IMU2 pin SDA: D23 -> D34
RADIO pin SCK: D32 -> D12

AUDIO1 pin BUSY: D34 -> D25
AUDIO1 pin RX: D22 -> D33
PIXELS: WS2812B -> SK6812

----

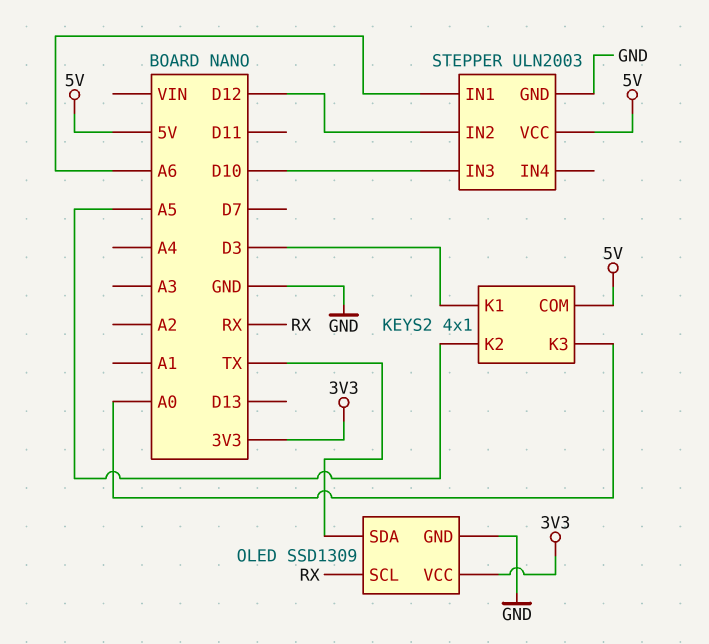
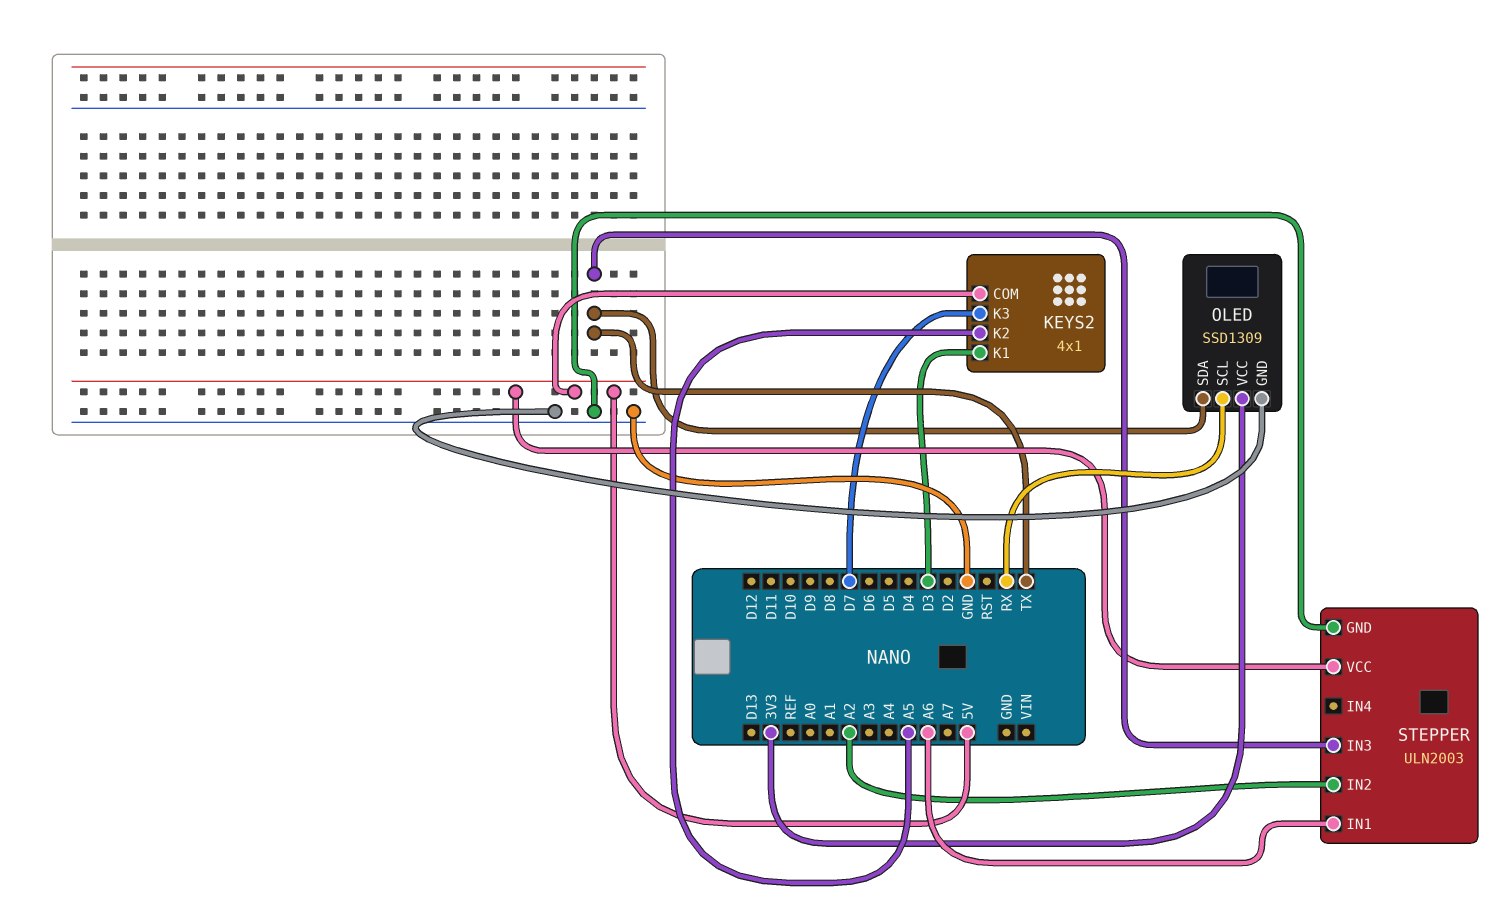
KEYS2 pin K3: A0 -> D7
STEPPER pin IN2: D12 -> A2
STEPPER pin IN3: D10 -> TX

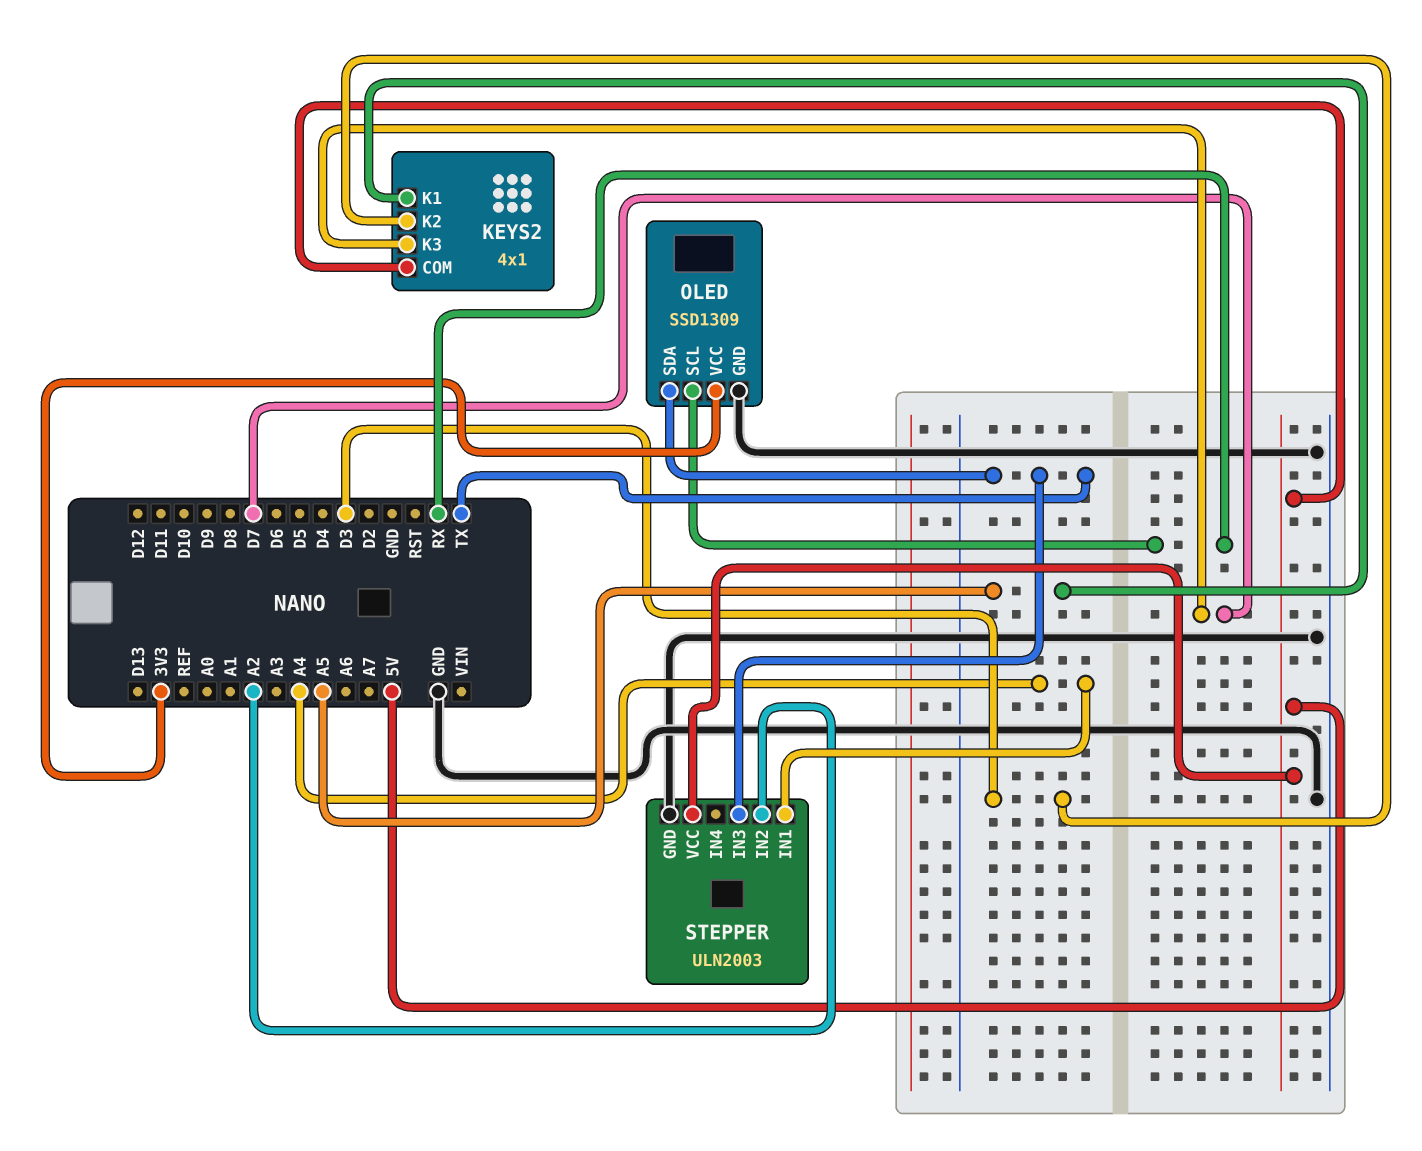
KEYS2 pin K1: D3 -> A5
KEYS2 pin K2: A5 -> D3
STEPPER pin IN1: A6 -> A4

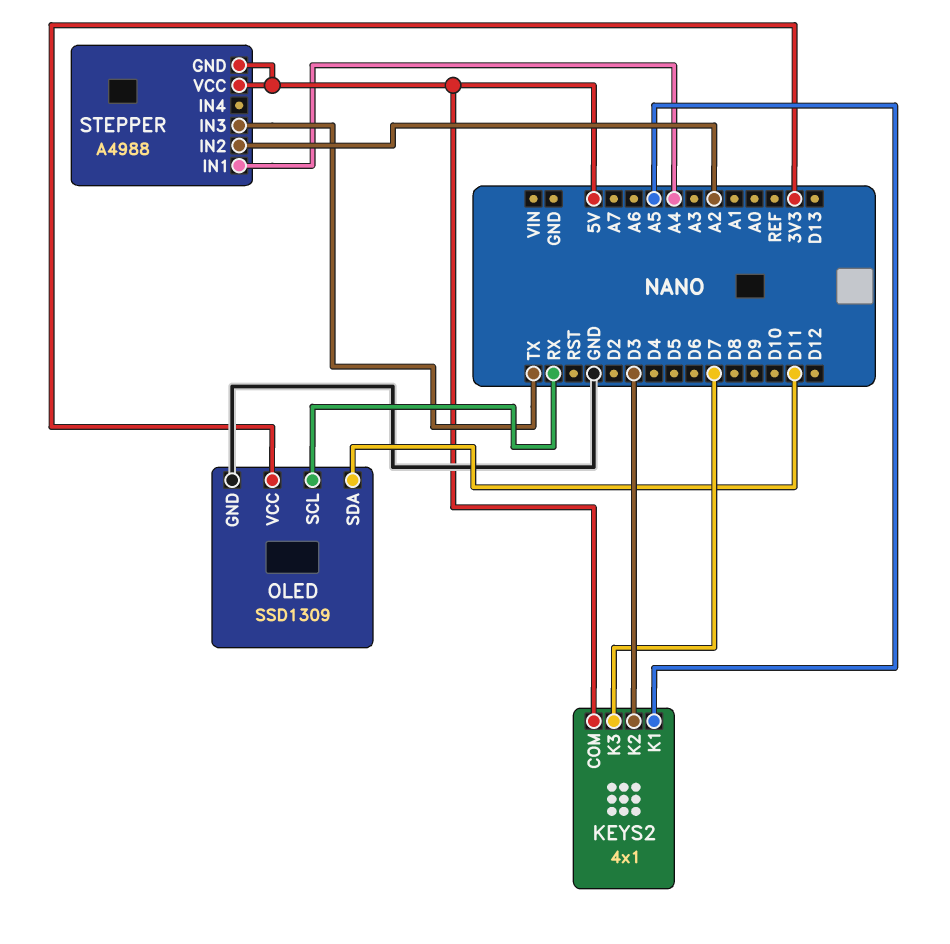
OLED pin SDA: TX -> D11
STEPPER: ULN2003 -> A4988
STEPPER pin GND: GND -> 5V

----

EXERCISE DIRECTIONS - Look above for the line containing "IMU2 pin SDA: D23 -> D34". Output from there through the line containing "PIXELS: WS2812B -> SK6812", exactly and inclusively.

EXERCISE ANSWER -
IMU2 pin SDA: D23 -> D34
RADIO pin SCK: D32 -> D12

AUDIO1 pin BUSY: D34 -> D25
AUDIO1 pin RX: D22 -> D33
PIXELS: WS2812B -> SK6812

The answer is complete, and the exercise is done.